Object change listings
==========
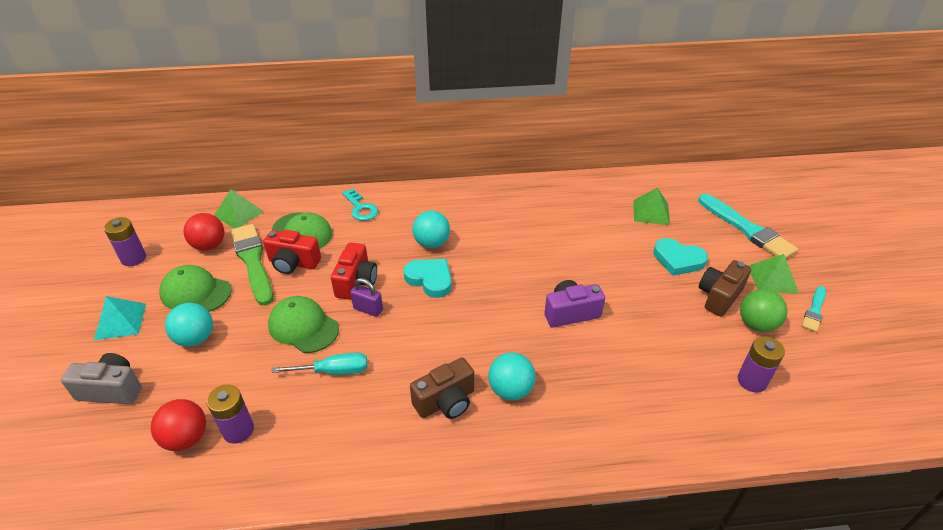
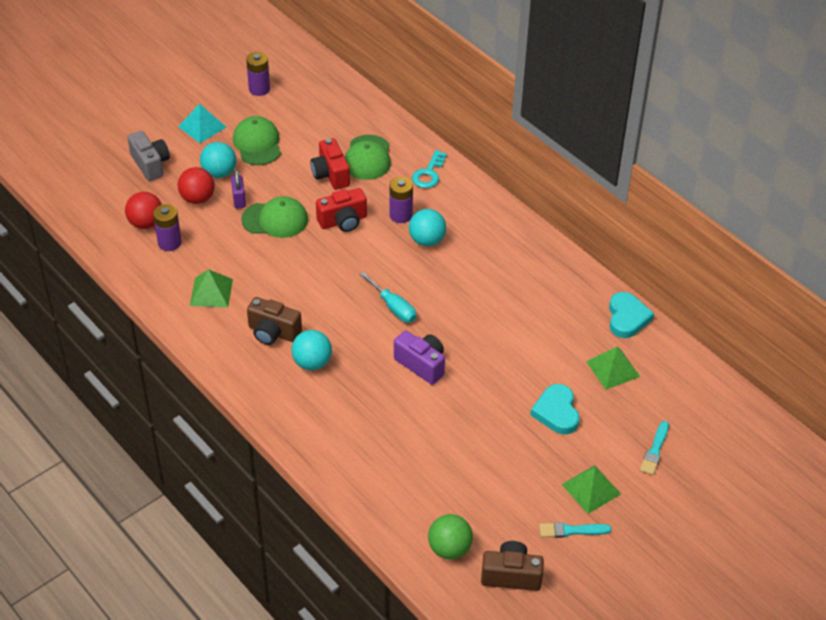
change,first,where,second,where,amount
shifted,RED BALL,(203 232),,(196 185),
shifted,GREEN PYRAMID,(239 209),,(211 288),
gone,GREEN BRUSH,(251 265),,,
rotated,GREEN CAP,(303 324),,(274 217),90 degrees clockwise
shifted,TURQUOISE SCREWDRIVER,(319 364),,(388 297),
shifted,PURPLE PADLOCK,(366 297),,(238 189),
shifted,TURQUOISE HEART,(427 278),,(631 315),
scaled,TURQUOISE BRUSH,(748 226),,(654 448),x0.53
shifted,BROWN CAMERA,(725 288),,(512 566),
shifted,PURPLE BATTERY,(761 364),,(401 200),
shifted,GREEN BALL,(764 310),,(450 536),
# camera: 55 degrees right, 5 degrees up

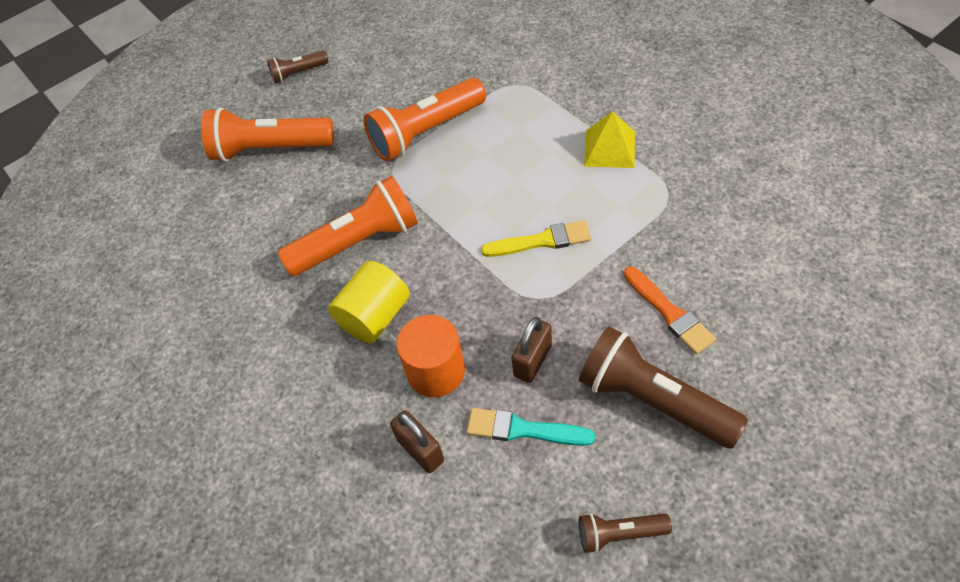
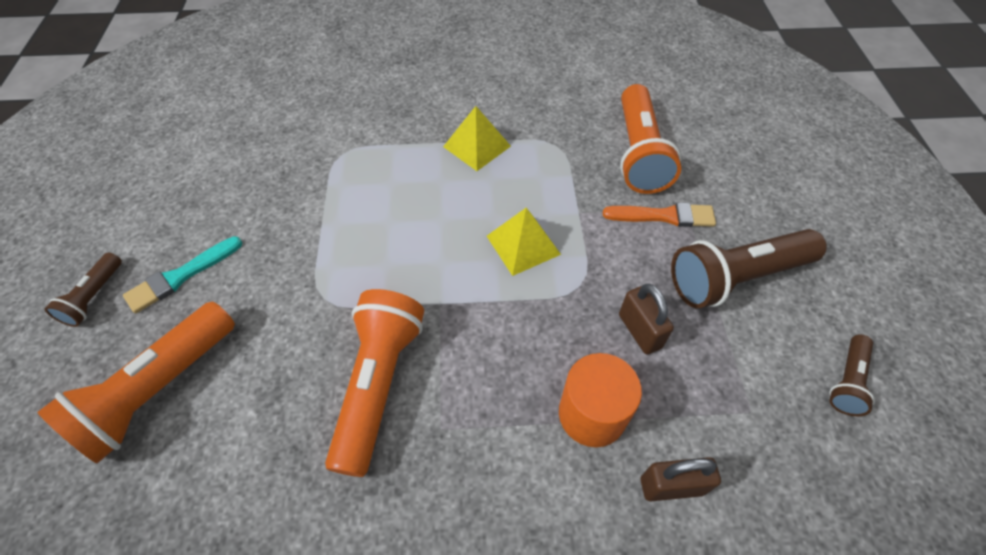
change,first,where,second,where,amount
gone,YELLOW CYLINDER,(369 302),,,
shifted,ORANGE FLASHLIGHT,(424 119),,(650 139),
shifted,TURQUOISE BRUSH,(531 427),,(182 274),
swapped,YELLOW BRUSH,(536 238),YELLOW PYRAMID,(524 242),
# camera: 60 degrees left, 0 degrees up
==========
## TASK REQUIREMENTS
For this exercise, write out exactly the lines from the one with "# camera: 55 degrees right, 5 degrees up" through the last line of the records, inclusive, and leave each picture out.

## ANSWER
# camera: 55 degrees right, 5 degrees up

change,first,where,second,where,amount
gone,YELLOW CYLINDER,(369 302),,,
shifted,ORANGE FLASHLIGHT,(424 119),,(650 139),
shifted,TURQUOISE BRUSH,(531 427),,(182 274),
swapped,YELLOW BRUSH,(536 238),YELLOW PYRAMID,(524 242),
# camera: 60 degrees left, 0 degrees up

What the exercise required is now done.